RECORDS SHOWN:
○ ○ ○ ○ ○ ○ ○

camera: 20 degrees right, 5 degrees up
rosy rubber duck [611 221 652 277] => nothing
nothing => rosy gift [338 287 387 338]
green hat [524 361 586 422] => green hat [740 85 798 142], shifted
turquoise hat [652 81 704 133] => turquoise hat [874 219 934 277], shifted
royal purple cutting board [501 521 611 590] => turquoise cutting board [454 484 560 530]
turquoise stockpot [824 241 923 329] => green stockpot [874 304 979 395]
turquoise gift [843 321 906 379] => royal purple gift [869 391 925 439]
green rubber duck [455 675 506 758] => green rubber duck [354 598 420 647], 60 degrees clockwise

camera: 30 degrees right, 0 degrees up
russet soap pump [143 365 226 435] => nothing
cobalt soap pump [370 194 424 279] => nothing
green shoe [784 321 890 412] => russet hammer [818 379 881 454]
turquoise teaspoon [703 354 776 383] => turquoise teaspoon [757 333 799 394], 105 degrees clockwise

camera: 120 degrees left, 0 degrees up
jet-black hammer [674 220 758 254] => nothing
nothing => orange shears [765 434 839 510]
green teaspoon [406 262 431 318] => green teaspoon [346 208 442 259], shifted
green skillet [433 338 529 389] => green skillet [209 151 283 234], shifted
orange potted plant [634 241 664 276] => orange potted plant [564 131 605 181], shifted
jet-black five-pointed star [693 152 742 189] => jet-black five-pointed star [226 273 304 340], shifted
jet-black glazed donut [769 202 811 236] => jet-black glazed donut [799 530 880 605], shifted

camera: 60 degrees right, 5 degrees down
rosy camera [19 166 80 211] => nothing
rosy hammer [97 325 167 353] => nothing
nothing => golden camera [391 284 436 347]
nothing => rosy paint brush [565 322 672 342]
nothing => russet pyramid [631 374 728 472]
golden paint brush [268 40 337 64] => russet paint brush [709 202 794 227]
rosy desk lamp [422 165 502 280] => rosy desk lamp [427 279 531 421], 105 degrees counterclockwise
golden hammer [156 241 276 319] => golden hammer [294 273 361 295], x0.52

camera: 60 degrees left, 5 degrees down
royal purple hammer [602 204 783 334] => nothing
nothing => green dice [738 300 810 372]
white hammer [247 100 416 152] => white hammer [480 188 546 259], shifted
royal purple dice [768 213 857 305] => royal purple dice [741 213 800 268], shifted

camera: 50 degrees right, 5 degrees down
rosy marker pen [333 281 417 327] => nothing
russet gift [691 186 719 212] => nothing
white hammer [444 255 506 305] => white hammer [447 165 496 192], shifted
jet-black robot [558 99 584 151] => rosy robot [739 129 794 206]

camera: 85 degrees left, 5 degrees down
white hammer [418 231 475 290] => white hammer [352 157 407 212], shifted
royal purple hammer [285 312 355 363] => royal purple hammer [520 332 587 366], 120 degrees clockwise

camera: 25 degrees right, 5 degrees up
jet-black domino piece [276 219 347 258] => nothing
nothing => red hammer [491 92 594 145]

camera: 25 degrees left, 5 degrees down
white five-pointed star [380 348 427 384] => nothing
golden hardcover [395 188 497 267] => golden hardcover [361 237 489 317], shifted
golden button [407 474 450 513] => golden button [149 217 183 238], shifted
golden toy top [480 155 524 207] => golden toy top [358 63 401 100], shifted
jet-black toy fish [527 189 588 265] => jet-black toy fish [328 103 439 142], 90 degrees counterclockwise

○ ○ ○ ○ ○ ○ ○

WHAT YOU HAVE TO DO: This calls for an exact transcription of every entry above.

RESPONSE TO THE TASK:
camera: 20 degrees right, 5 degrees up
rosy rubber duck [611 221 652 277] => nothing
nothing => rosy gift [338 287 387 338]
green hat [524 361 586 422] => green hat [740 85 798 142], shifted
turquoise hat [652 81 704 133] => turquoise hat [874 219 934 277], shifted
royal purple cutting board [501 521 611 590] => turquoise cutting board [454 484 560 530]
turquoise stockpot [824 241 923 329] => green stockpot [874 304 979 395]
turquoise gift [843 321 906 379] => royal purple gift [869 391 925 439]
green rubber duck [455 675 506 758] => green rubber duck [354 598 420 647], 60 degrees clockwise

camera: 30 degrees right, 0 degrees up
russet soap pump [143 365 226 435] => nothing
cobalt soap pump [370 194 424 279] => nothing
green shoe [784 321 890 412] => russet hammer [818 379 881 454]
turquoise teaspoon [703 354 776 383] => turquoise teaspoon [757 333 799 394], 105 degrees clockwise

camera: 120 degrees left, 0 degrees up
jet-black hammer [674 220 758 254] => nothing
nothing => orange shears [765 434 839 510]
green teaspoon [406 262 431 318] => green teaspoon [346 208 442 259], shifted
green skillet [433 338 529 389] => green skillet [209 151 283 234], shifted
orange potted plant [634 241 664 276] => orange potted plant [564 131 605 181], shifted
jet-black five-pointed star [693 152 742 189] => jet-black five-pointed star [226 273 304 340], shifted
jet-black glazed donut [769 202 811 236] => jet-black glazed donut [799 530 880 605], shifted

camera: 60 degrees right, 5 degrees down
rosy camera [19 166 80 211] => nothing
rosy hammer [97 325 167 353] => nothing
nothing => golden camera [391 284 436 347]
nothing => rosy paint brush [565 322 672 342]
nothing => russet pyramid [631 374 728 472]
golden paint brush [268 40 337 64] => russet paint brush [709 202 794 227]
rosy desk lamp [422 165 502 280] => rosy desk lamp [427 279 531 421], 105 degrees counterclockwise
golden hammer [156 241 276 319] => golden hammer [294 273 361 295], x0.52

camera: 60 degrees left, 5 degrees down
royal purple hammer [602 204 783 334] => nothing
nothing => green dice [738 300 810 372]
white hammer [247 100 416 152] => white hammer [480 188 546 259], shifted
royal purple dice [768 213 857 305] => royal purple dice [741 213 800 268], shifted

camera: 50 degrees right, 5 degrees down
rosy marker pen [333 281 417 327] => nothing
russet gift [691 186 719 212] => nothing
white hammer [444 255 506 305] => white hammer [447 165 496 192], shifted
jet-black robot [558 99 584 151] => rosy robot [739 129 794 206]

camera: 85 degrees left, 5 degrees down
white hammer [418 231 475 290] => white hammer [352 157 407 212], shifted
royal purple hammer [285 312 355 363] => royal purple hammer [520 332 587 366], 120 degrees clockwise

camera: 25 degrees right, 5 degrees up
jet-black domino piece [276 219 347 258] => nothing
nothing => red hammer [491 92 594 145]

camera: 25 degrees left, 5 degrees down
white five-pointed star [380 348 427 384] => nothing
golden hardcover [395 188 497 267] => golden hardcover [361 237 489 317], shifted
golden button [407 474 450 513] => golden button [149 217 183 238], shifted
golden toy top [480 155 524 207] => golden toy top [358 63 401 100], shifted
jet-black toy fish [527 189 588 265] => jet-black toy fish [328 103 439 142], 90 degrees counterclockwise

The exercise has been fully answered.